[YOUR TASK] In the entries below, the word "stick" appears on some lines. Copy each of those lines.

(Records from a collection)
■ ■ ■ ■

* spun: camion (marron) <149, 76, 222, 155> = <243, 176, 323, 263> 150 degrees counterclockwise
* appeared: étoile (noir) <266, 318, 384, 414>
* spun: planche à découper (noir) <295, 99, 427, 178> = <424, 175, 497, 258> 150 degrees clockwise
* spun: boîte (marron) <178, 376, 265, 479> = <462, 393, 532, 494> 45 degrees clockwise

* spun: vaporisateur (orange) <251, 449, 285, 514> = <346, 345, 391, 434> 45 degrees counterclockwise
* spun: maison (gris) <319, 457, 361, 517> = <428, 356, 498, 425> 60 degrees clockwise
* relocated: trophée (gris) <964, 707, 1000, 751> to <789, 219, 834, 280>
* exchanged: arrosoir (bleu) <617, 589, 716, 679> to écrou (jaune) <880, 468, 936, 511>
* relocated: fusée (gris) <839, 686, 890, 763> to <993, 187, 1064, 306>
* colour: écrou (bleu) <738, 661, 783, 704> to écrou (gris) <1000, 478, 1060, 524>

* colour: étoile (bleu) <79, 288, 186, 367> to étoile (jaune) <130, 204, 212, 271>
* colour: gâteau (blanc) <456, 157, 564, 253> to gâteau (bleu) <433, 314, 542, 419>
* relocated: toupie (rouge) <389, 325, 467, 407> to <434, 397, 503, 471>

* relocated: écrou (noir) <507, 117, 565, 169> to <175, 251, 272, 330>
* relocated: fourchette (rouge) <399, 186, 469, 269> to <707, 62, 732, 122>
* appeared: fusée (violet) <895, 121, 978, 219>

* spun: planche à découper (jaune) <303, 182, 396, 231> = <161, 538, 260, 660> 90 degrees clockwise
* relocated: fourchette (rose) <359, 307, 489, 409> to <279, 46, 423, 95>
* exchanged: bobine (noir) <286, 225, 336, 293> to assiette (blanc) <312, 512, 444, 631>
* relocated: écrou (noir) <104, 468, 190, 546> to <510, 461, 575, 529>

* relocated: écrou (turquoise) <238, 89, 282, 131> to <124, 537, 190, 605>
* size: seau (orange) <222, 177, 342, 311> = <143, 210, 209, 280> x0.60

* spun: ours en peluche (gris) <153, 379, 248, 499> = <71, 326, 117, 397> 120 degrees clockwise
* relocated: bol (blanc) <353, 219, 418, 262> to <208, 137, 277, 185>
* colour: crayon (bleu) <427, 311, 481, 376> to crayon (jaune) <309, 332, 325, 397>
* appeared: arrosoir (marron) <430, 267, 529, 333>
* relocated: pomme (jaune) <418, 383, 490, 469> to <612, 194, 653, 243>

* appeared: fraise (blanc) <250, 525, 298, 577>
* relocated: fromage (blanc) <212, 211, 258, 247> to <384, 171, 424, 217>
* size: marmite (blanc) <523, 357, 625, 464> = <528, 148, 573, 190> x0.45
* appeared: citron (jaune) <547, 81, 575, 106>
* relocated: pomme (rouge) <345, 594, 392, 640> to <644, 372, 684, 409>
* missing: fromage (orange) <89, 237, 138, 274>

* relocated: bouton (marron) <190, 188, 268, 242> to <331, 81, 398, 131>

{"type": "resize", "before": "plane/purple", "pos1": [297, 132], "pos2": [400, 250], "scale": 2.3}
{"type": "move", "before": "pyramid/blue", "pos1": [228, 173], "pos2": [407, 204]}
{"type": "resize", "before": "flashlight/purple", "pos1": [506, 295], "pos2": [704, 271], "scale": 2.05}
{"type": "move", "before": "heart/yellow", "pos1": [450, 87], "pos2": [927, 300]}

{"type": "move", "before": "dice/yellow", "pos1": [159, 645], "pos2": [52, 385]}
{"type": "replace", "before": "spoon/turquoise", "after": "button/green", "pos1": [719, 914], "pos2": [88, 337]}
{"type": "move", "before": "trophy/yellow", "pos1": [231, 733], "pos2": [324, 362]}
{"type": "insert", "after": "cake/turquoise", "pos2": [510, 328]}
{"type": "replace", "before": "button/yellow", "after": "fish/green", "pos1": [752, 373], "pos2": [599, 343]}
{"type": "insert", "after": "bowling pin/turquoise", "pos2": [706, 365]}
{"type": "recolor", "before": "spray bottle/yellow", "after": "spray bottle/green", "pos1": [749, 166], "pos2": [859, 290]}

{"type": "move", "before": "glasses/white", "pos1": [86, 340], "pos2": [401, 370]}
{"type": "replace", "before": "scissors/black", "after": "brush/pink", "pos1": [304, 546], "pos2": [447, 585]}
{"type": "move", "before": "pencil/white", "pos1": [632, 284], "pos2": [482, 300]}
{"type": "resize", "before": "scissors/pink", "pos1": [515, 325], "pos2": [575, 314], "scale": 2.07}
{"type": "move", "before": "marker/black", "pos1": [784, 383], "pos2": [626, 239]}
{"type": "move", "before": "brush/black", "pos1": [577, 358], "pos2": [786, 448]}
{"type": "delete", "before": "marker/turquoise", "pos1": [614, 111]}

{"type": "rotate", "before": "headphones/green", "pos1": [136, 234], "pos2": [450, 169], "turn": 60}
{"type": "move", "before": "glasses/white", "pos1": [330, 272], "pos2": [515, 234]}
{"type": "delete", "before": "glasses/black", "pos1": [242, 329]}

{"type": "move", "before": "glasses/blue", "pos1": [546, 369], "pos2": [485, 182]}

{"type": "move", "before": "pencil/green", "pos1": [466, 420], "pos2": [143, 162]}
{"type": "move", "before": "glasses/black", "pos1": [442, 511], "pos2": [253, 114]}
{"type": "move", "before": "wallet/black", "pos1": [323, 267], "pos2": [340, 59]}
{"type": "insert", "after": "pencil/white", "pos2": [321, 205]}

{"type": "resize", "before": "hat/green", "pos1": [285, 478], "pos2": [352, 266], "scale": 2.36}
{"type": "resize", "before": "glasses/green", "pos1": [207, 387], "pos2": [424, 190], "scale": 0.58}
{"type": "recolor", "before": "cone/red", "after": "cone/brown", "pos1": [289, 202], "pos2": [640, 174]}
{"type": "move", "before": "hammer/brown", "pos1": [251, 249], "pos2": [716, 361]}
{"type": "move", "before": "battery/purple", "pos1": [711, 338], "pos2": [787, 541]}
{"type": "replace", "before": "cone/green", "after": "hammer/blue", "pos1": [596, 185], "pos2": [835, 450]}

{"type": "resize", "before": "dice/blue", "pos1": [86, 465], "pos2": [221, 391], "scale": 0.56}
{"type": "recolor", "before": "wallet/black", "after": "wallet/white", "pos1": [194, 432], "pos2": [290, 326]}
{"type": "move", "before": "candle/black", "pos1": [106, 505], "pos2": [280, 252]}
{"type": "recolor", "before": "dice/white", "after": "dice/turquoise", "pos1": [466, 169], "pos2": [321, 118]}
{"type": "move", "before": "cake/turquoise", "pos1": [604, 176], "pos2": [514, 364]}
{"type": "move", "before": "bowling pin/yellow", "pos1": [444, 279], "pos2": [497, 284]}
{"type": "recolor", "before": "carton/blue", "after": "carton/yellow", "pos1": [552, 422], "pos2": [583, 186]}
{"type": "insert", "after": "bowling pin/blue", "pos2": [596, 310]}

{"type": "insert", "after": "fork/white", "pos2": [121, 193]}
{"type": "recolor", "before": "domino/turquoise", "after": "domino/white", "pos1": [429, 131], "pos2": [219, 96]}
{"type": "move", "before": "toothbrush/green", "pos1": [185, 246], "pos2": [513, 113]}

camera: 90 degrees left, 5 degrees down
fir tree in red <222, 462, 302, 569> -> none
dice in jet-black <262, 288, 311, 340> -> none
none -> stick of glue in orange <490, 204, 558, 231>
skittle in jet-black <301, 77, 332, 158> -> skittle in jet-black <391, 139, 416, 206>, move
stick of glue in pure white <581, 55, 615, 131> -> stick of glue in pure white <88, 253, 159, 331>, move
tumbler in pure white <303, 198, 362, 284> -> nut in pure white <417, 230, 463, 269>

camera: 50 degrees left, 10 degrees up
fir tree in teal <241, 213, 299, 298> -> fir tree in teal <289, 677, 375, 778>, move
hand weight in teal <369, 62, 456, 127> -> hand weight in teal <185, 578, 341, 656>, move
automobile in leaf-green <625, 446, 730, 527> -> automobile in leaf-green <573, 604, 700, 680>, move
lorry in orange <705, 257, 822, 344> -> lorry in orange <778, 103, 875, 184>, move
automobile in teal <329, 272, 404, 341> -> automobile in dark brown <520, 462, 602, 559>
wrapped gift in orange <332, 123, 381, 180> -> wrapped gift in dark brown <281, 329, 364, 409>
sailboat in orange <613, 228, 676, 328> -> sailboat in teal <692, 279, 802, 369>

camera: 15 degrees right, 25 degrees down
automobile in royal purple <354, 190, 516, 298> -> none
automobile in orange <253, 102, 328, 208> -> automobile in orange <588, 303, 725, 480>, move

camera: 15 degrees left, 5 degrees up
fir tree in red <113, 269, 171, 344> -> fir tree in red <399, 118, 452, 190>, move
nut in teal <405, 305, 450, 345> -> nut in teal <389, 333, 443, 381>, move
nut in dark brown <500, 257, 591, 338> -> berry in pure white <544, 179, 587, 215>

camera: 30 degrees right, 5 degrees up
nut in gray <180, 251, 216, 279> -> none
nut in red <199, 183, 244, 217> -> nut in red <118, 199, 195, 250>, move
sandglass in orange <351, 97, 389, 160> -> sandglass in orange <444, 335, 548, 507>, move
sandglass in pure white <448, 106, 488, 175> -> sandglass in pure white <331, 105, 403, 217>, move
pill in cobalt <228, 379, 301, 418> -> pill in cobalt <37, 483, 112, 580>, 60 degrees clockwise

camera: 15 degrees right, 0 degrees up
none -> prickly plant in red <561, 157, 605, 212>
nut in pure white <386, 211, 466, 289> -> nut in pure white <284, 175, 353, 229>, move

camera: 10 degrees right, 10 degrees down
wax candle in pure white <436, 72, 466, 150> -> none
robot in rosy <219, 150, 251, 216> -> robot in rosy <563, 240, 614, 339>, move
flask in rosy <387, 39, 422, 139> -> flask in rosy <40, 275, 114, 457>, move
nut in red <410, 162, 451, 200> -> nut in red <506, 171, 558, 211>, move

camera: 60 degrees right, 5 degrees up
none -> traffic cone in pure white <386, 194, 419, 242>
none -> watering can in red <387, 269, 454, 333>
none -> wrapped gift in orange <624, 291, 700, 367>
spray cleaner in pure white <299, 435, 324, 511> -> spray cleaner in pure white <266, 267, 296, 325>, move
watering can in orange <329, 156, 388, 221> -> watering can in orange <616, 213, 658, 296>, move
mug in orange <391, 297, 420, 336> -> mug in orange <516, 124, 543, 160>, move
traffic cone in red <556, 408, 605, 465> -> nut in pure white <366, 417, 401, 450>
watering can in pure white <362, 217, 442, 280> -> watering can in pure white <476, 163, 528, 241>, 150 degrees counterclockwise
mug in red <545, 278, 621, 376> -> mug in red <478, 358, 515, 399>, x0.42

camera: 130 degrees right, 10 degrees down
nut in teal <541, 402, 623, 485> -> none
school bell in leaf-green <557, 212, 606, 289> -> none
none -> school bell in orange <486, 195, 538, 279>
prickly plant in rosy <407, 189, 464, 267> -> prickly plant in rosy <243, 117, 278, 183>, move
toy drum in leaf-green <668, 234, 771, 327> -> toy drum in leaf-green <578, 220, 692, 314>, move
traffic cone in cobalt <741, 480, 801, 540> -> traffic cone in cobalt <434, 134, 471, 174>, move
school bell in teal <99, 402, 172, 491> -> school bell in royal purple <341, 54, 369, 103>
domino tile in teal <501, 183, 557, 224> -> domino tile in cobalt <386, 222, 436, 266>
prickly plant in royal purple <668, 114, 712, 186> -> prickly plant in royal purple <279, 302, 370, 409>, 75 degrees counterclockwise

■ ■ ■ ■

[RESPONSE]
none -> stick of glue in orange <490, 204, 558, 231>
stick of glue in pure white <581, 55, 615, 131> -> stick of glue in pure white <88, 253, 159, 331>, move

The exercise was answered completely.